Would you print the lines below exactly, beginning at the line that has "camera: 70 degrees left, 5 degrees up" and stopping after the line that has "none -> yellow lemon [482,125,522,153]"? Only those lines, and no pictures.

Records from a data source
= Beginning of Section =

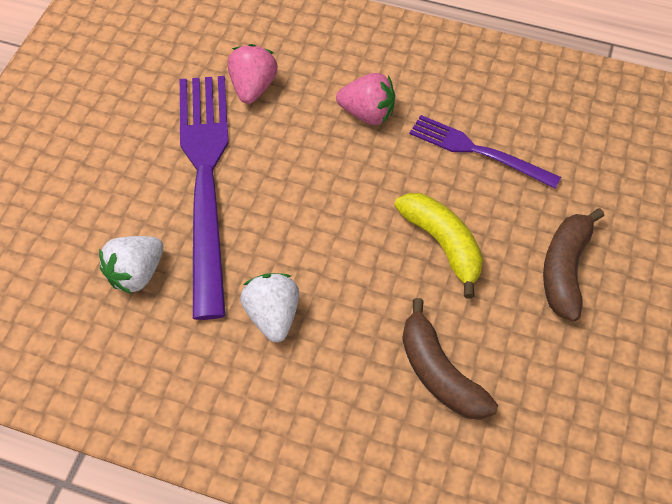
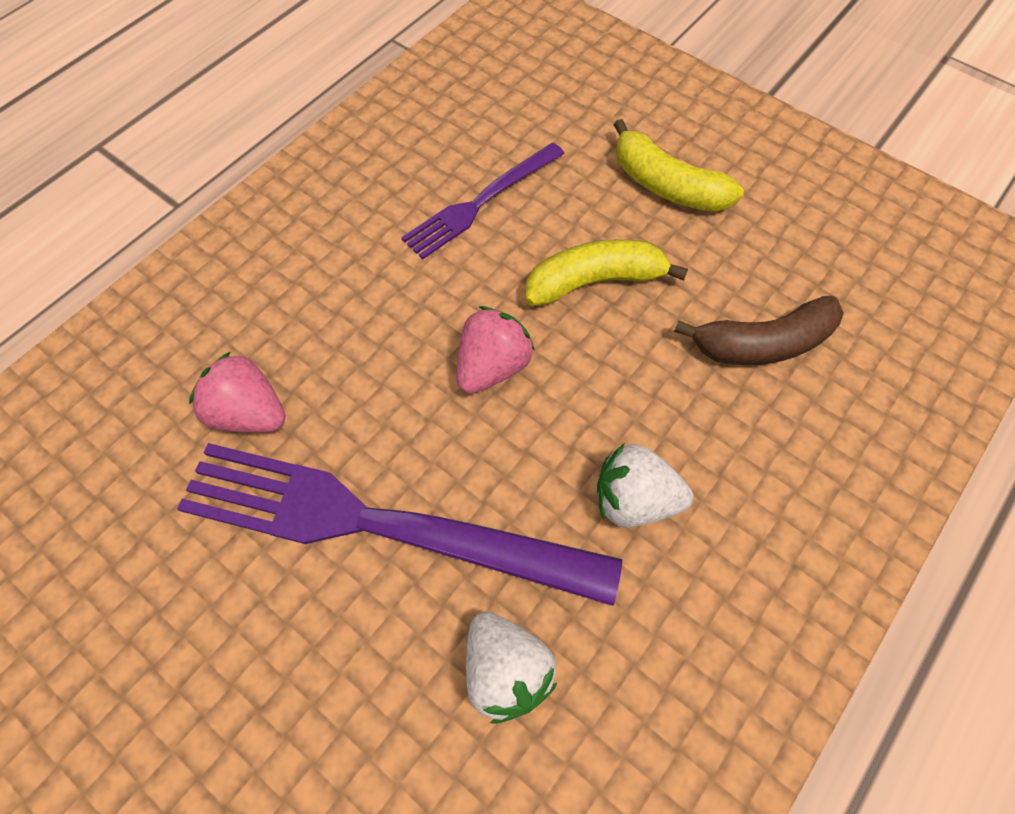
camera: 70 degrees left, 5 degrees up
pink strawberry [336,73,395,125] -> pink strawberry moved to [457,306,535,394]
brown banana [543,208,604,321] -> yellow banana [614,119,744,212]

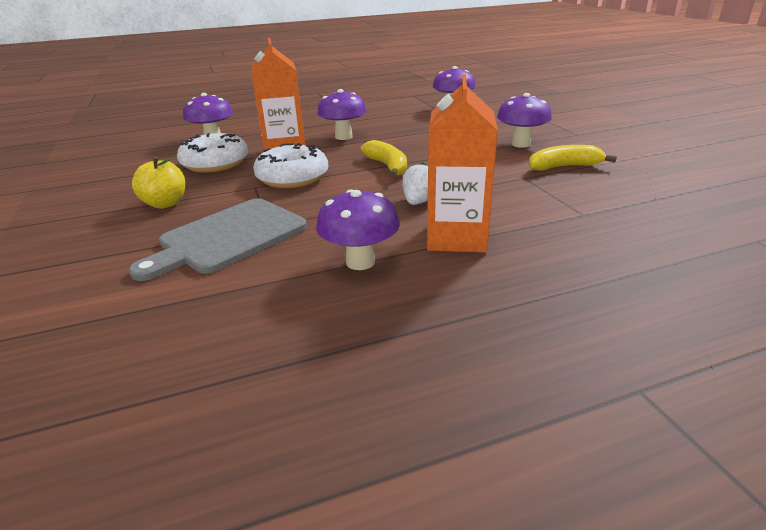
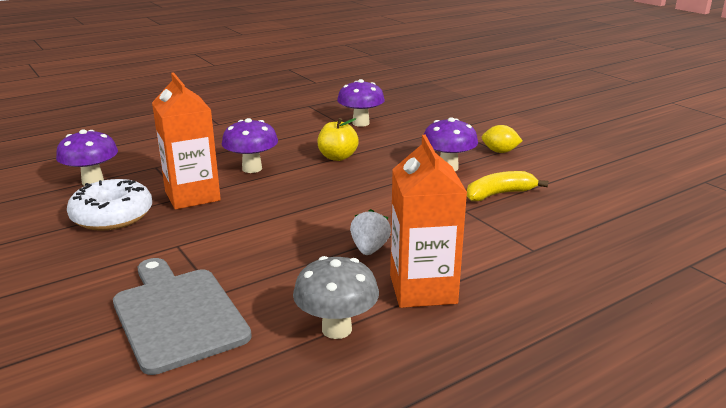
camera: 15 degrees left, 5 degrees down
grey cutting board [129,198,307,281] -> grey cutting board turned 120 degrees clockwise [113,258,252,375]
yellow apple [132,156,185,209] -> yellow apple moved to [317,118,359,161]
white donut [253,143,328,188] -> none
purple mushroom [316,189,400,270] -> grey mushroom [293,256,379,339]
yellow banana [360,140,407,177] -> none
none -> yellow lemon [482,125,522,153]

= End of Section =
= Beginning of Section =

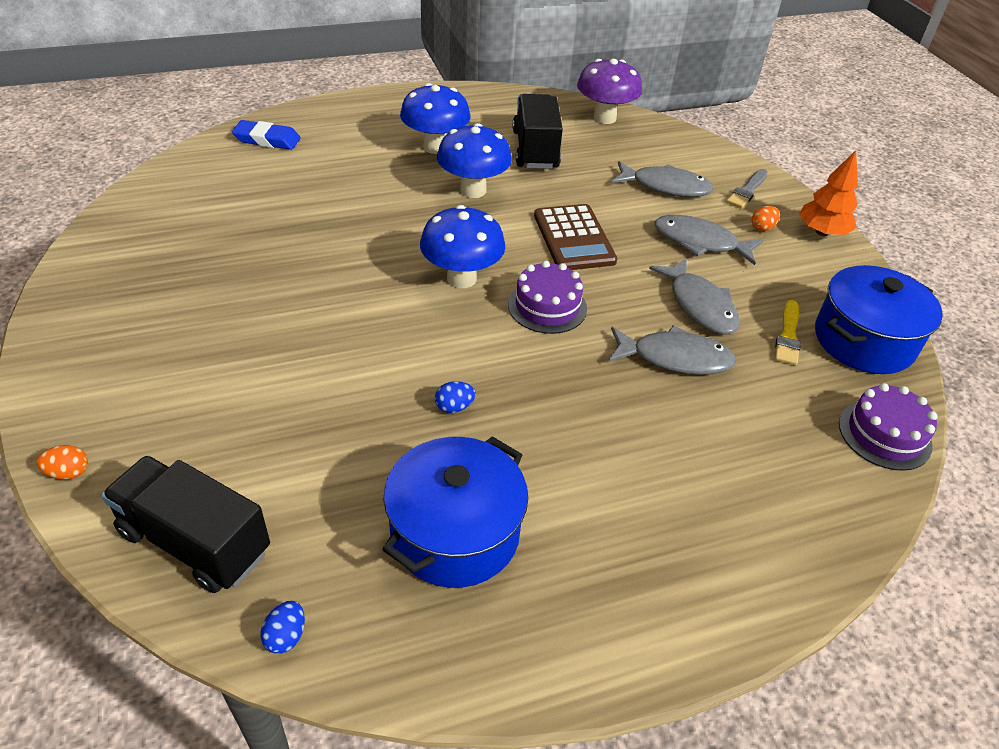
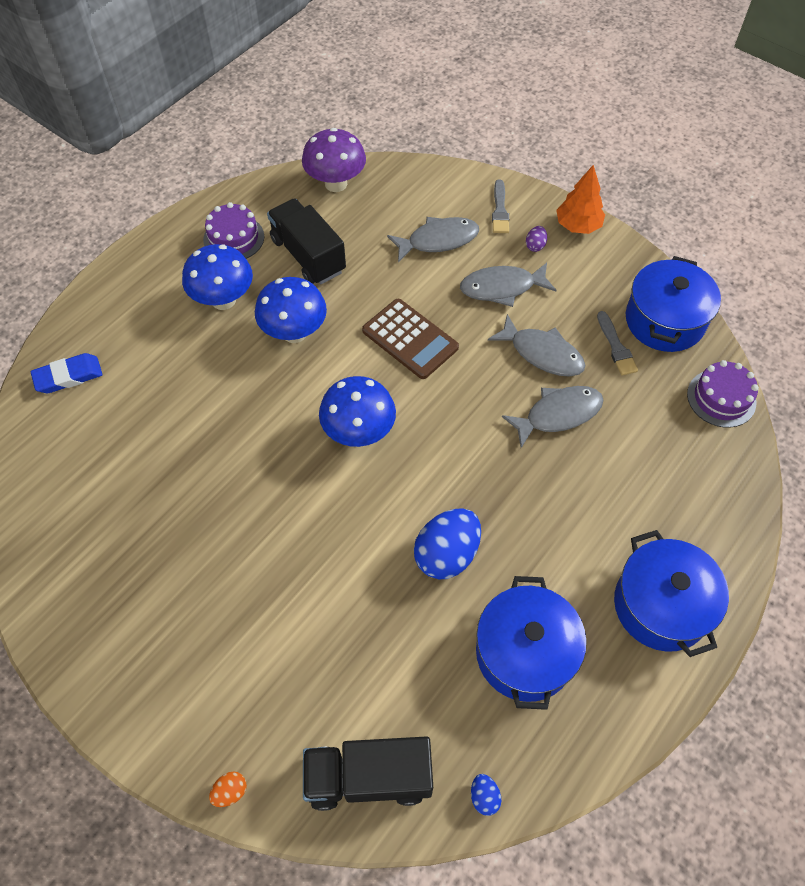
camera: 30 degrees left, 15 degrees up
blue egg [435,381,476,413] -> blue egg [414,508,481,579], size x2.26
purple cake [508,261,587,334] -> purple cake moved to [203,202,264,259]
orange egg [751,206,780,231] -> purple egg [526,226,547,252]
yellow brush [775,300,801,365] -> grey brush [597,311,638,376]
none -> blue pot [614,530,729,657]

= End of Section =

→ Exercise answer:
camera: 70 degrees left, 5 degrees up
pink strawberry [336,73,395,125] -> pink strawberry moved to [457,306,535,394]
brown banana [543,208,604,321] -> yellow banana [614,119,744,212]

camera: 15 degrees left, 5 degrees down
grey cutting board [129,198,307,281] -> grey cutting board turned 120 degrees clockwise [113,258,252,375]
yellow apple [132,156,185,209] -> yellow apple moved to [317,118,359,161]
white donut [253,143,328,188] -> none
purple mushroom [316,189,400,270] -> grey mushroom [293,256,379,339]
yellow banana [360,140,407,177] -> none
none -> yellow lemon [482,125,522,153]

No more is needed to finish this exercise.